BEGIN
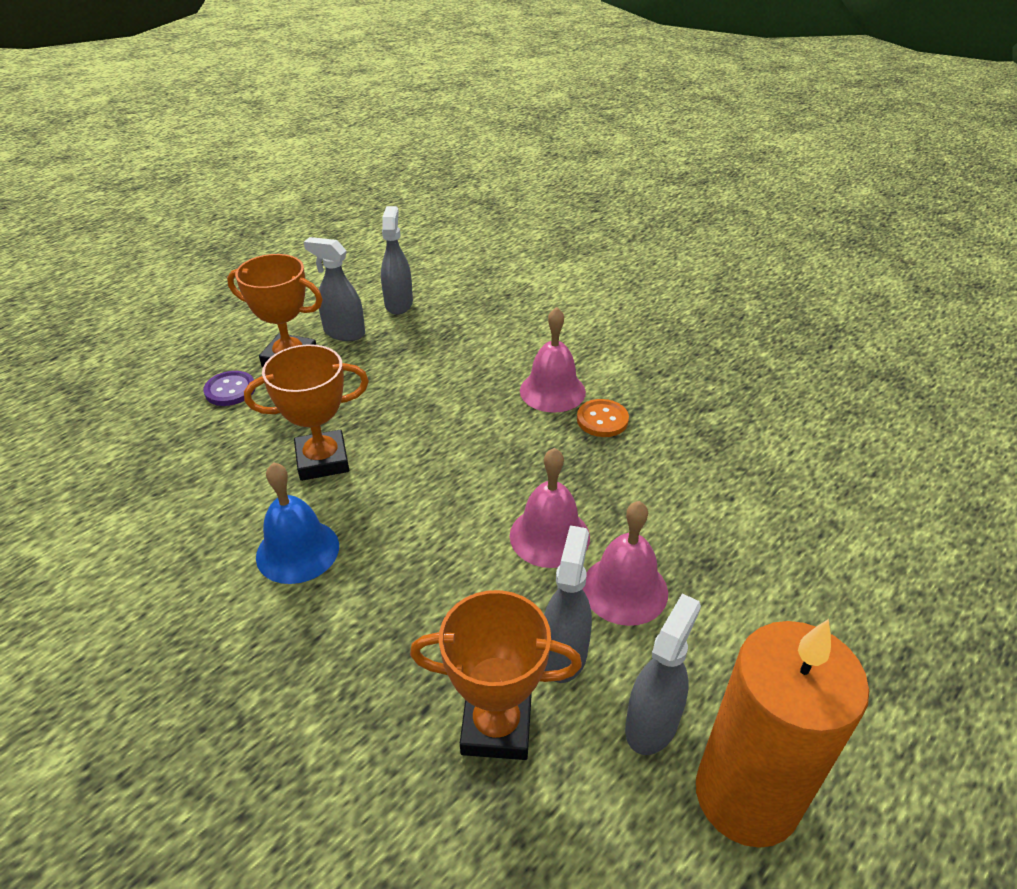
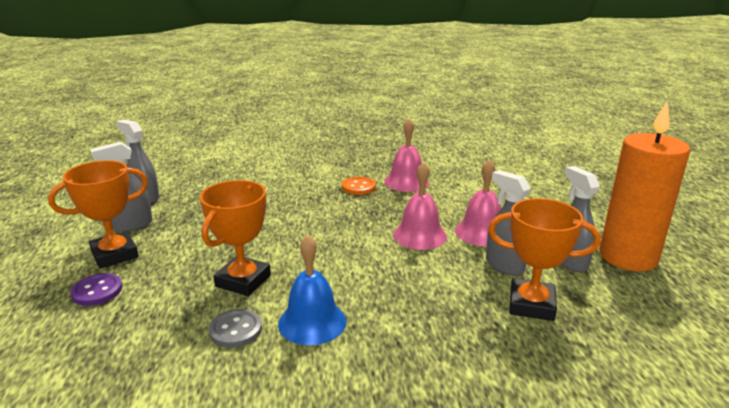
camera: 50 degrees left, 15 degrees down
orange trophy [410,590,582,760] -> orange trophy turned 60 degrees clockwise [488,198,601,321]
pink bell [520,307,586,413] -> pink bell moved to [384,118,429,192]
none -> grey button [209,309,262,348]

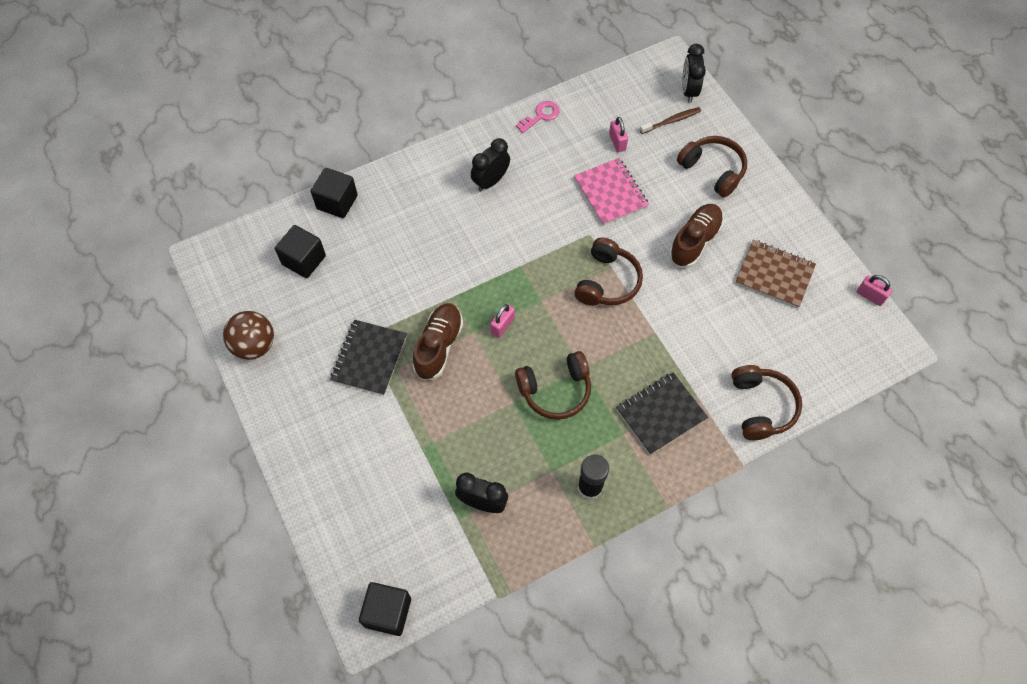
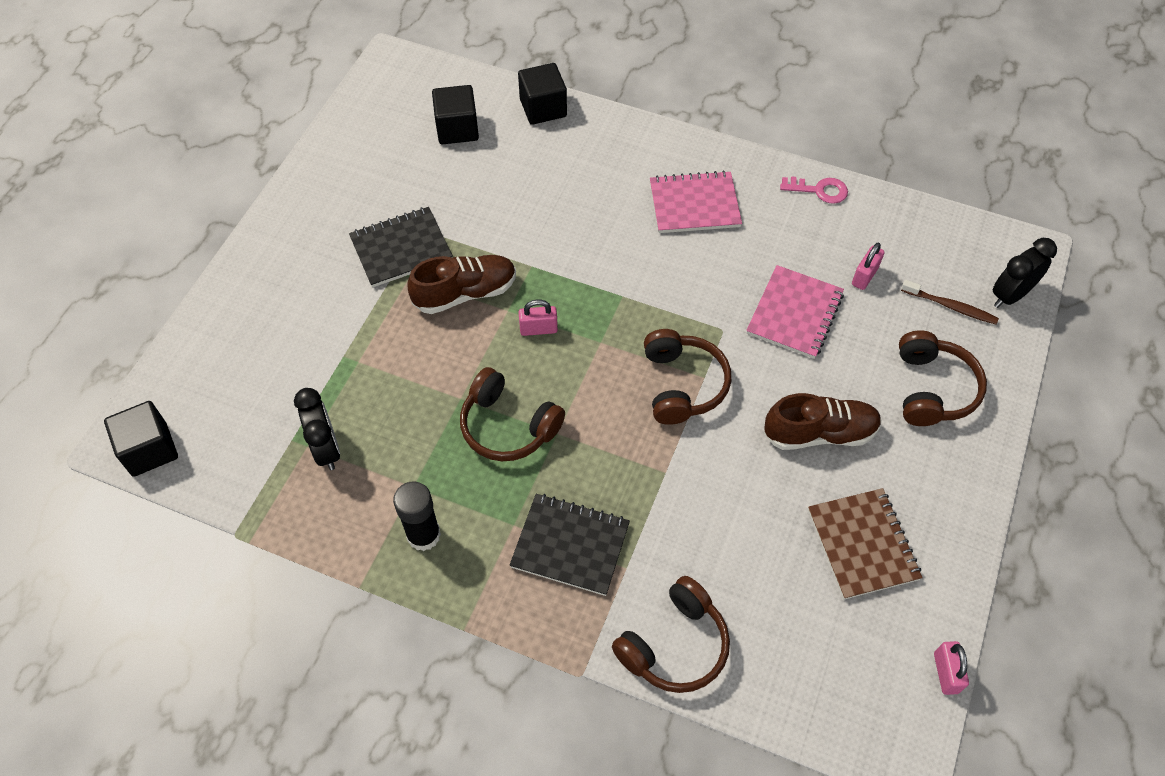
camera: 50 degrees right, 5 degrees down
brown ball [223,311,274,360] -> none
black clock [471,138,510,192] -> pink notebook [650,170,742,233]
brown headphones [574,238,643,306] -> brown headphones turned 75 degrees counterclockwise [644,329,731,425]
END
_REQUIRED WORK_
Reproduce exactly the line that holds "black clock [471,138,510,192]", then every line after it, ending with the final line of the records above.

_SOLUTION FOR THIS EXERCISE_
black clock [471,138,510,192] -> pink notebook [650,170,742,233]
brown headphones [574,238,643,306] -> brown headphones turned 75 degrees counterclockwise [644,329,731,425]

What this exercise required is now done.